#### THE INPUT ####
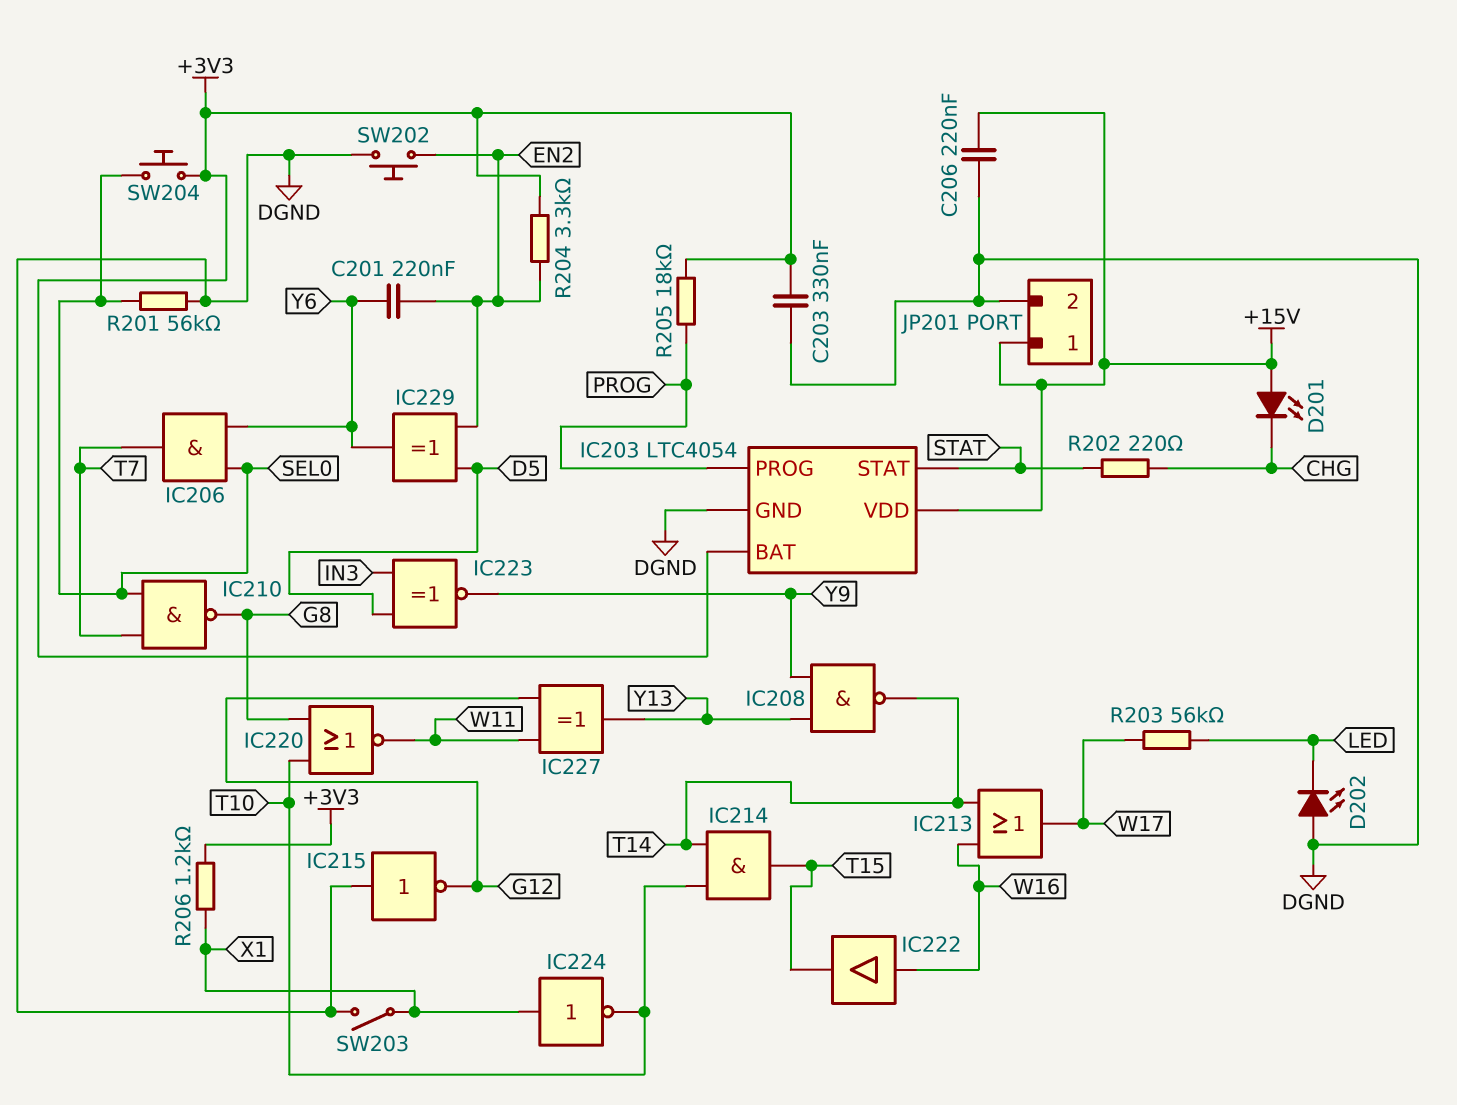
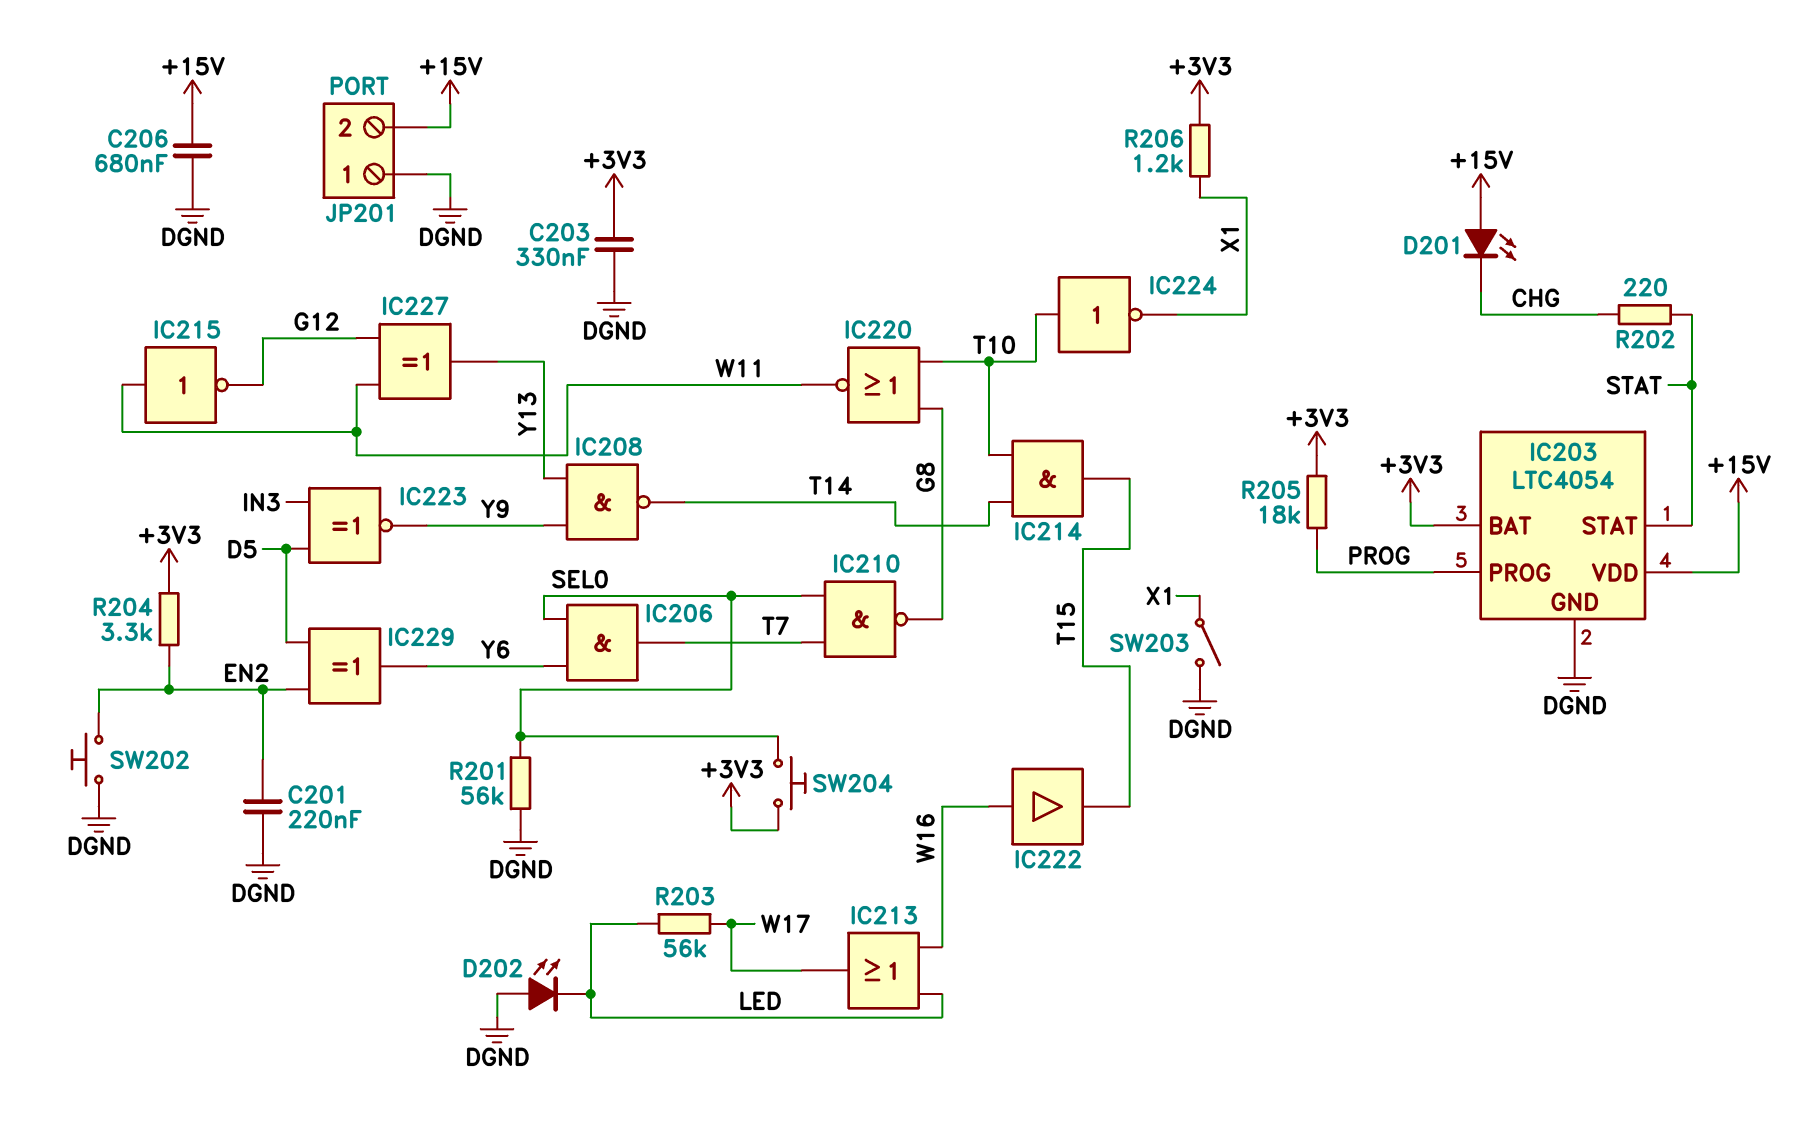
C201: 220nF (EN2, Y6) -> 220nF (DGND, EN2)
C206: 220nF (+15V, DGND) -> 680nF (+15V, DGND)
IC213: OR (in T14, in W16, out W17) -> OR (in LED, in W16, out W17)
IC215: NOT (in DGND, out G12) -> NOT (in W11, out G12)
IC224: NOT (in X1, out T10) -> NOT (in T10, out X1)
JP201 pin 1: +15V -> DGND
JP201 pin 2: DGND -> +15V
####
REQUIRED WORK: What you write should match the entries exactly, except that the pictures are dropped.

FINAL ANSWER:
C201: 220nF (EN2, Y6) -> 220nF (DGND, EN2)
C206: 220nF (+15V, DGND) -> 680nF (+15V, DGND)
IC213: OR (in T14, in W16, out W17) -> OR (in LED, in W16, out W17)
IC215: NOT (in DGND, out G12) -> NOT (in W11, out G12)
IC224: NOT (in X1, out T10) -> NOT (in T10, out X1)
JP201 pin 1: +15V -> DGND
JP201 pin 2: DGND -> +15V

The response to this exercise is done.